##### Data to examine #####

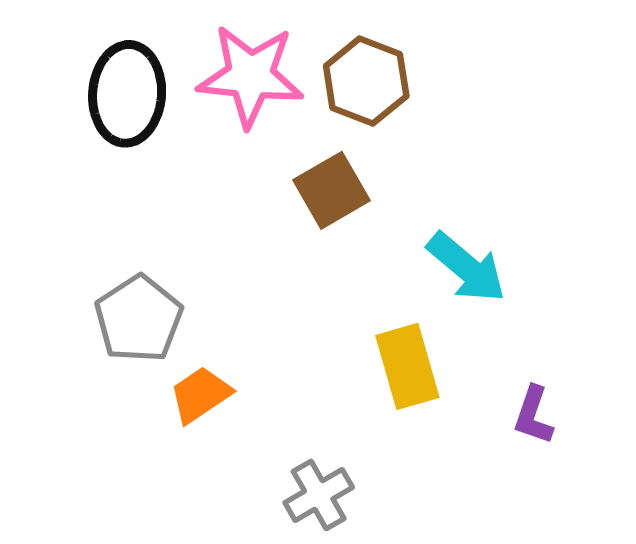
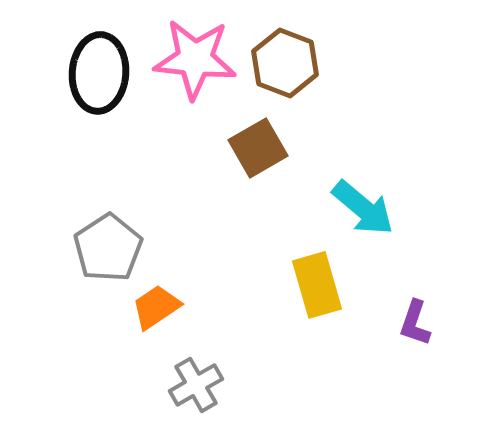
gray cross: (319, 495) -> (196, 385), moved

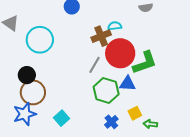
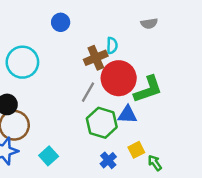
cyan semicircle: (115, 26) -> (112, 45), turned 96
green arrow: (150, 124) -> (155, 163), turned 48

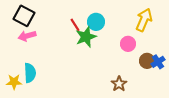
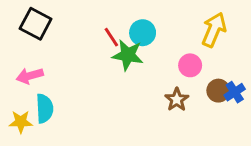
pink arrow: (27, 36) -> (30, 76), moved
green star: (86, 37) -> (128, 55), turned 30
brown star: (119, 84) -> (177, 100), moved

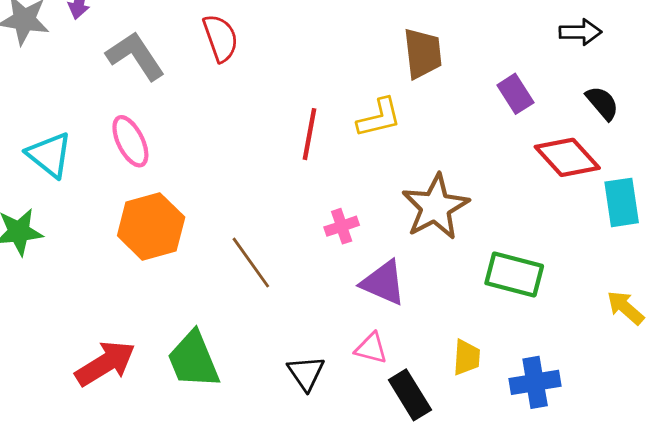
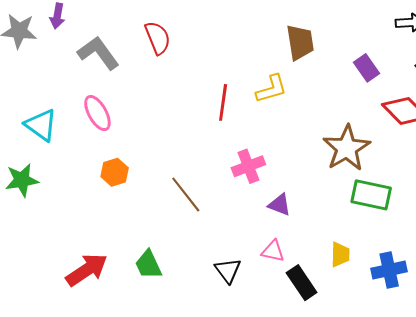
brown star: (435, 207) -> (347, 148), moved
orange hexagon: (151, 226) -> (115, 172), size x0.6
pink cross: (342, 226) -> (248, 166), size x1.4
purple triangle: (383, 283) -> (280, 205), size x0.7
green trapezoid: (193, 360) -> (148, 265), size x0.7

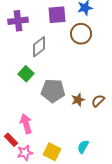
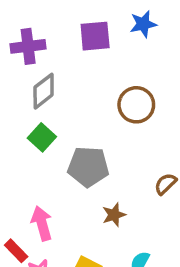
brown circle: (81, 34) -> (136, 105), moved
gray diamond: (39, 47) -> (44, 91), moved
brown star: (78, 100) -> (114, 215), moved

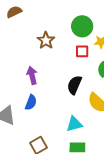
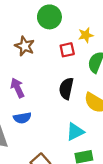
green circle: (82, 26) -> (49, 17), moved
blue semicircle: (31, 102) -> (22, 118), turned 70

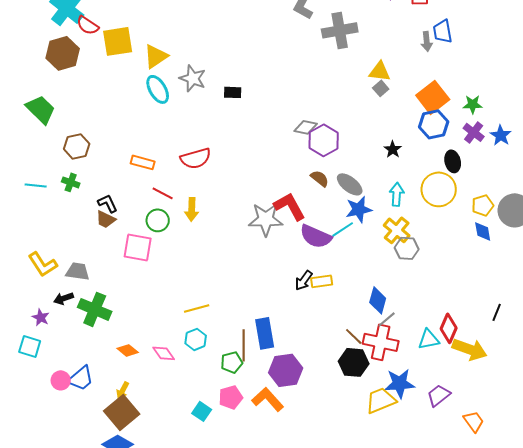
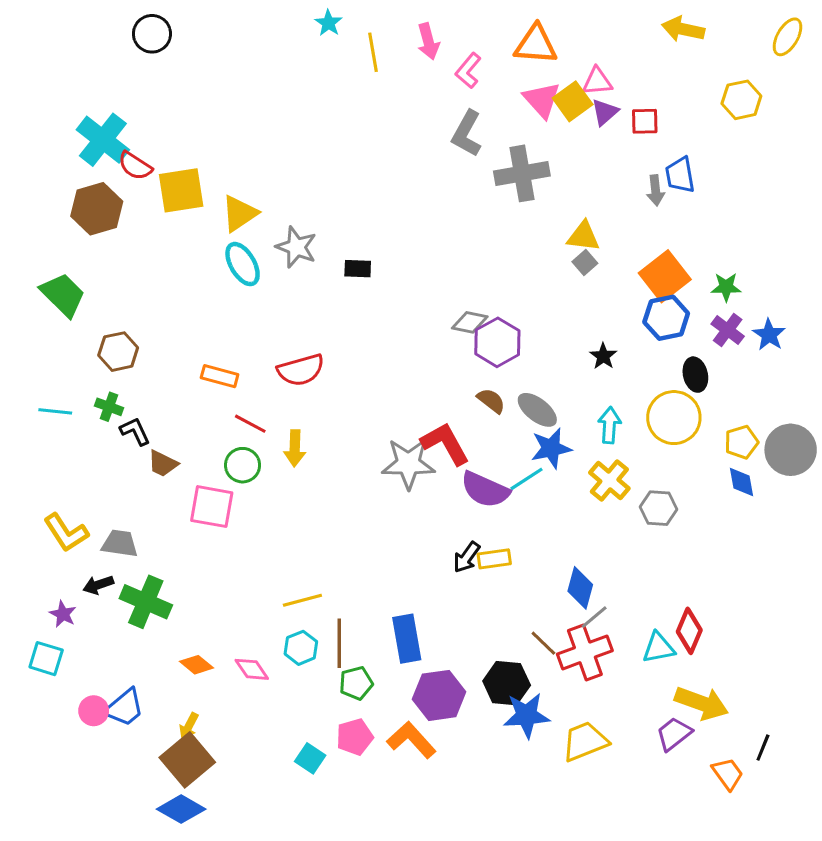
black L-shape: (108, 203) -> (135, 431), moved
gray hexagon: (407, 248) -> (659, 508), moved
black line: (497, 312) -> (763, 748), moved
red cross: (381, 342) -> (585, 652), turned -32
brown line: (244, 345) -> (339, 643), moved
yellow arrow: (470, 349) -> (702, 703), moved
black hexagon: (354, 362) -> (507, 683), moved
blue star: (400, 383) -> (527, 715), moved

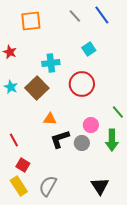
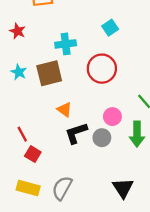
brown square: (37, 88) -> (49, 73), turned 30
orange triangle: (50, 119) -> (64, 110), turned 32
red square: (23, 165) -> (33, 154), moved
yellow rectangle: (19, 186) -> (28, 188), turned -42

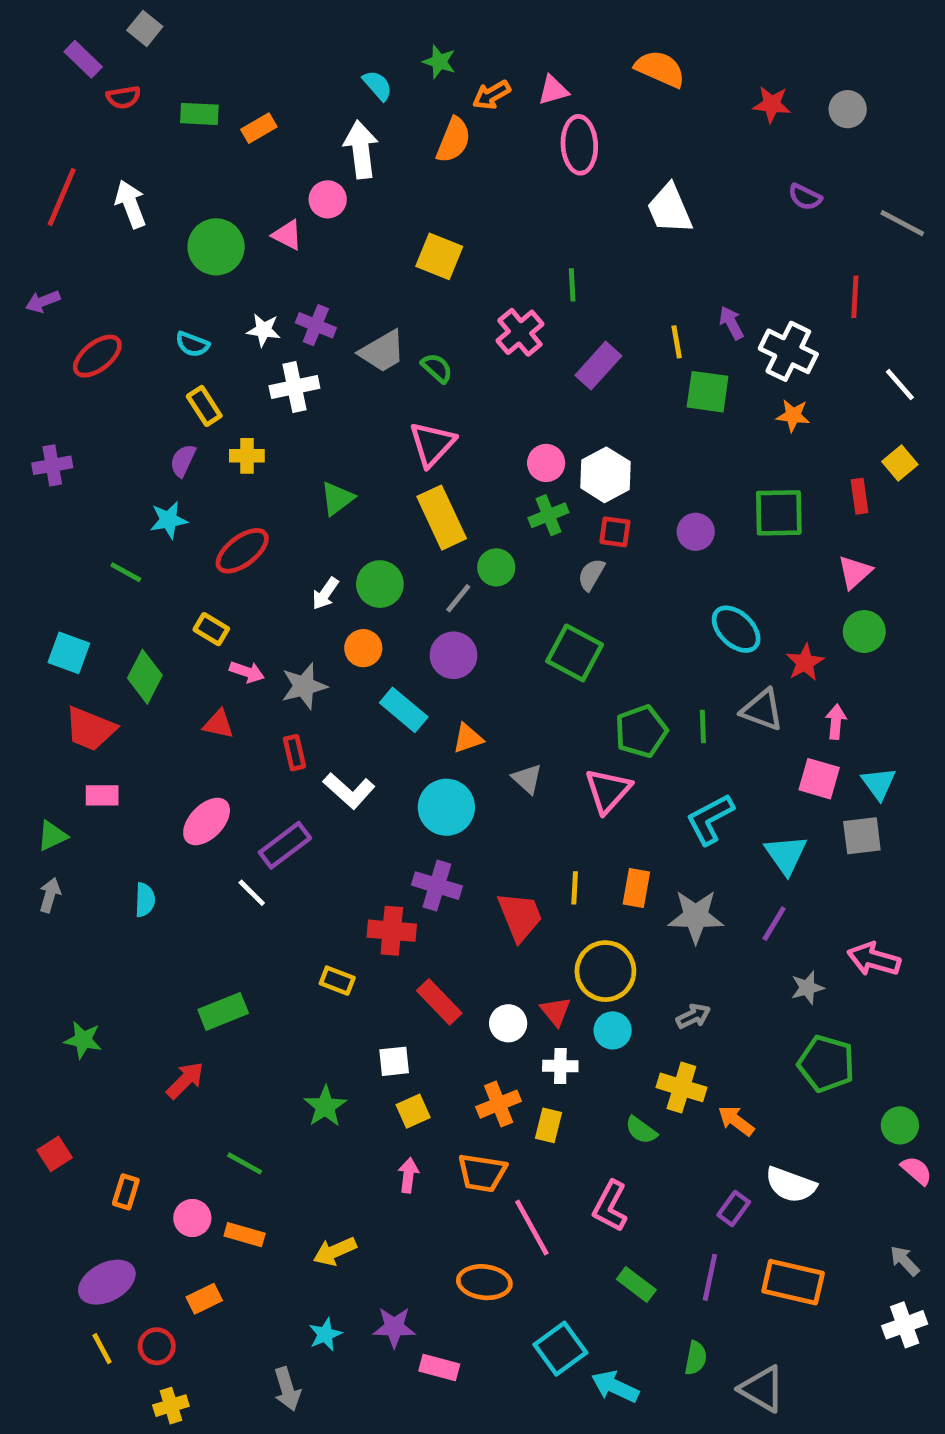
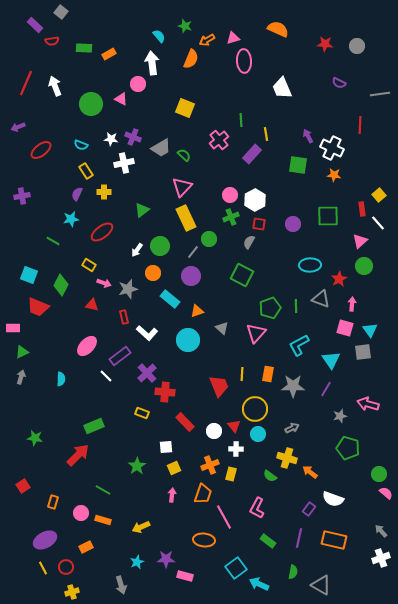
gray line: (902, 223) -> (380, 94), turned -36
yellow line: (677, 342) -> (266, 134), moved
white line: (900, 385) -> (378, 223), moved
cyan ellipse: (736, 629) -> (310, 265), turned -45
pink rectangle: (102, 795) -> (13, 328), moved
purple cross: (437, 886) -> (147, 373), moved, turned 30
red arrow: (185, 1080) -> (78, 455), size x1.4
orange trapezoid: (482, 1173) -> (203, 494), turned -80

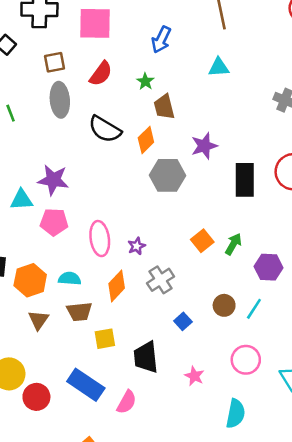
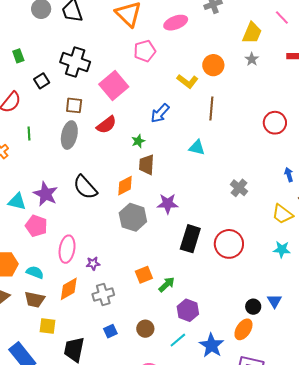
pink square: (95, 23) -> (114, 85), turned 32
black semicircle: (105, 129) -> (85, 187), moved
cyan line: (254, 309) -> (178, 340), moved

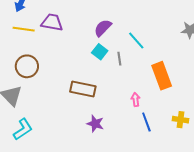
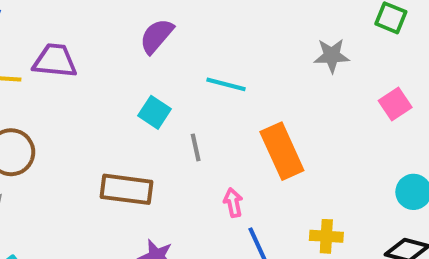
purple semicircle: (103, 28) -> (157, 36), moved
cyan line: (136, 40) -> (226, 84), turned -30
gray line: (119, 59) -> (196, 147), moved

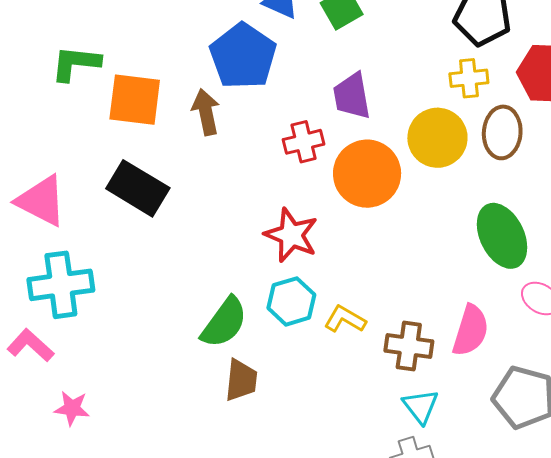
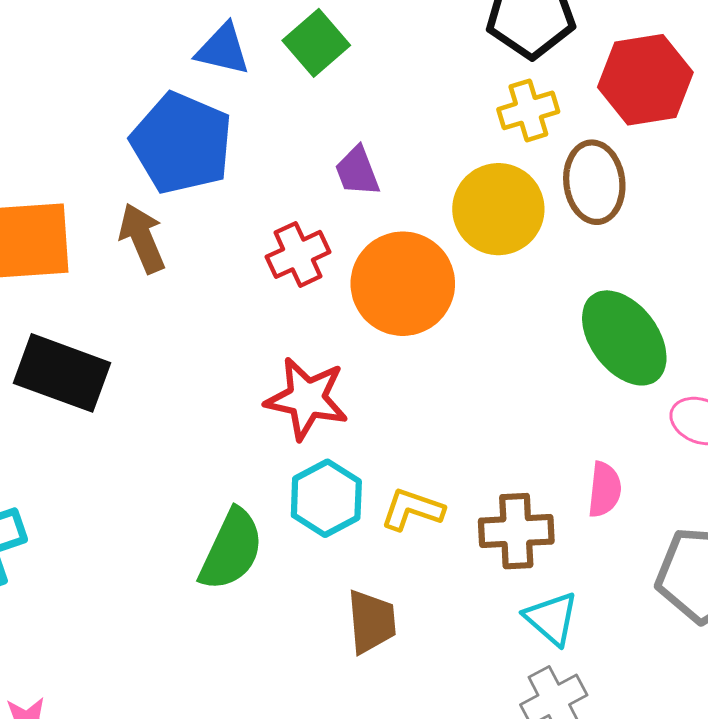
purple trapezoid: (352, 96) -> (357, 171), size x0.7
pink semicircle: (470, 330) -> (604, 490), size x0.7
brown trapezoid: (241, 380) -> (371, 622), moved

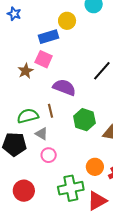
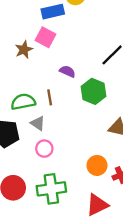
purple semicircle: (64, 87) -> (67, 71), size x0.6
green hexagon: (84, 120) -> (94, 91), moved
green cross: (71, 188) -> (51, 189), moved

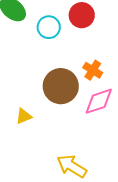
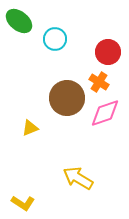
red circle: (82, 15) -> (108, 52), moved

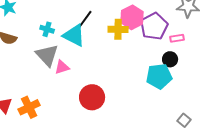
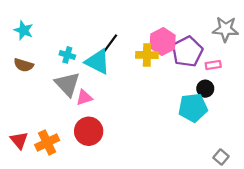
red circle: (92, 97) -> (89, 131), moved

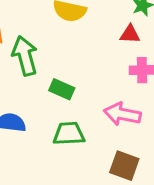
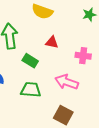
red triangle: (130, 34) -> (52, 42), moved

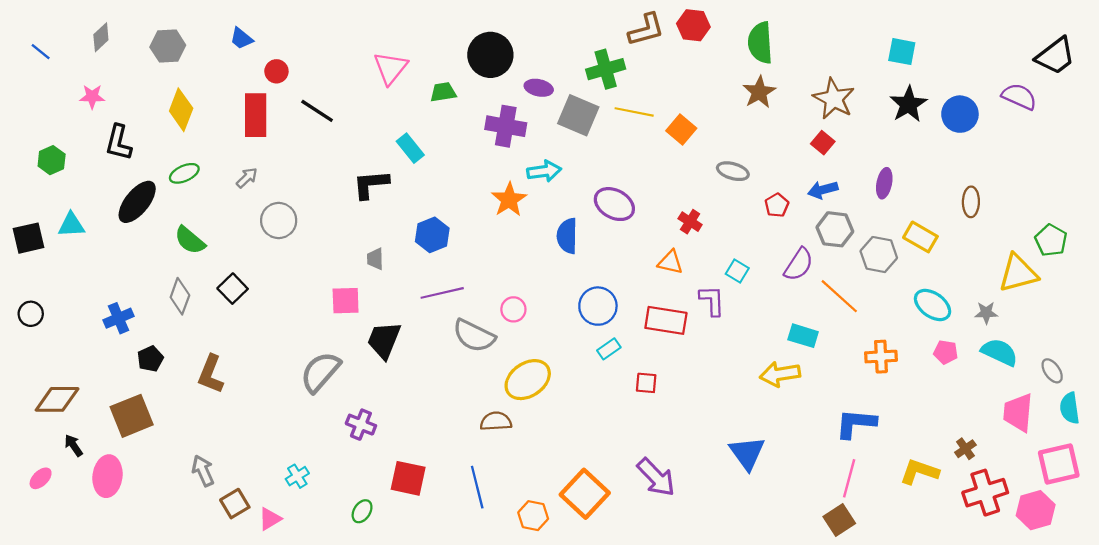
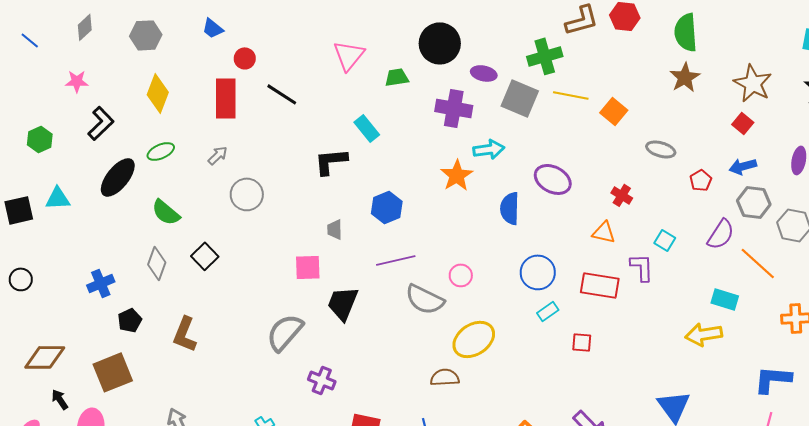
black L-shape: (118, 143) -> (101, 123), turned -148

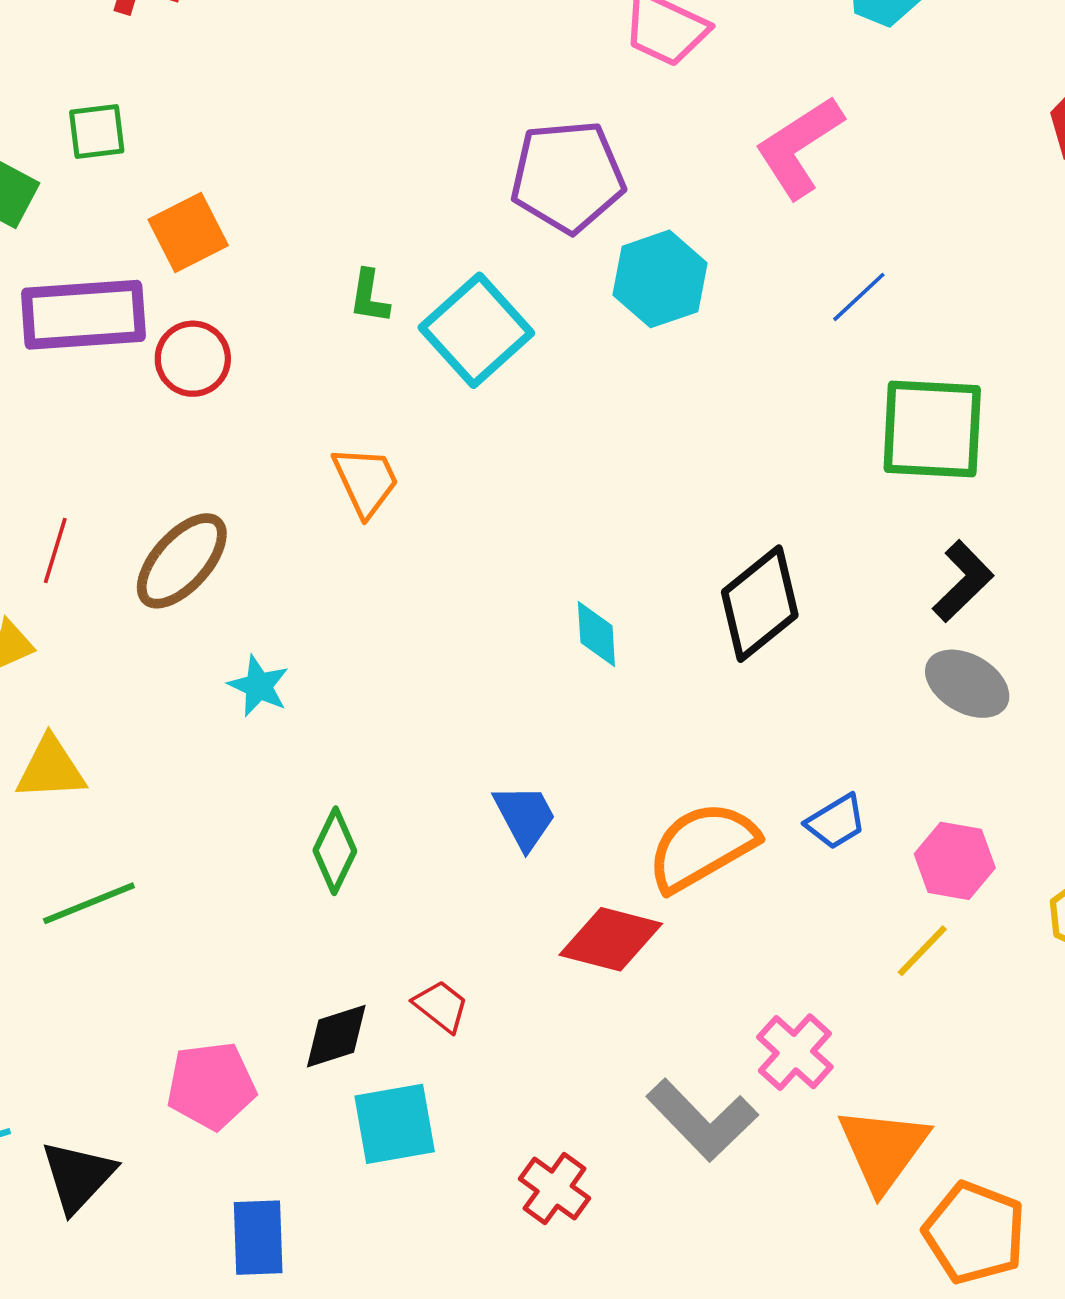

#####

- _Work instructions_
Go to the line above that contains "brown star: (78, 100) -> (114, 215), moved" and reproduce everything exactly from there through the line that contains "red arrow: (185, 1080)", leaving out the pictures.

- _Result_
brown star: (78, 100) -> (114, 215), moved

green circle: (82, 26) -> (49, 17), moved
blue semicircle: (31, 102) -> (22, 118), turned 70

black L-shape: (108, 203) -> (135, 431), moved
gray hexagon: (407, 248) -> (659, 508), moved
black line: (497, 312) -> (763, 748), moved
red cross: (381, 342) -> (585, 652), turned -32
brown line: (244, 345) -> (339, 643), moved
yellow arrow: (470, 349) -> (702, 703), moved
black hexagon: (354, 362) -> (507, 683), moved
blue star: (400, 383) -> (527, 715), moved

brown square: (37, 88) -> (49, 73), turned 30
orange triangle: (50, 119) -> (64, 110), turned 32
red square: (23, 165) -> (33, 154), moved
yellow rectangle: (19, 186) -> (28, 188), turned -42

gray line: (902, 223) -> (380, 94), turned -36
yellow line: (677, 342) -> (266, 134), moved
white line: (900, 385) -> (378, 223), moved
cyan ellipse: (736, 629) -> (310, 265), turned -45
pink rectangle: (102, 795) -> (13, 328), moved
purple cross: (437, 886) -> (147, 373), moved, turned 30
red arrow: (185, 1080) -> (78, 455), size x1.4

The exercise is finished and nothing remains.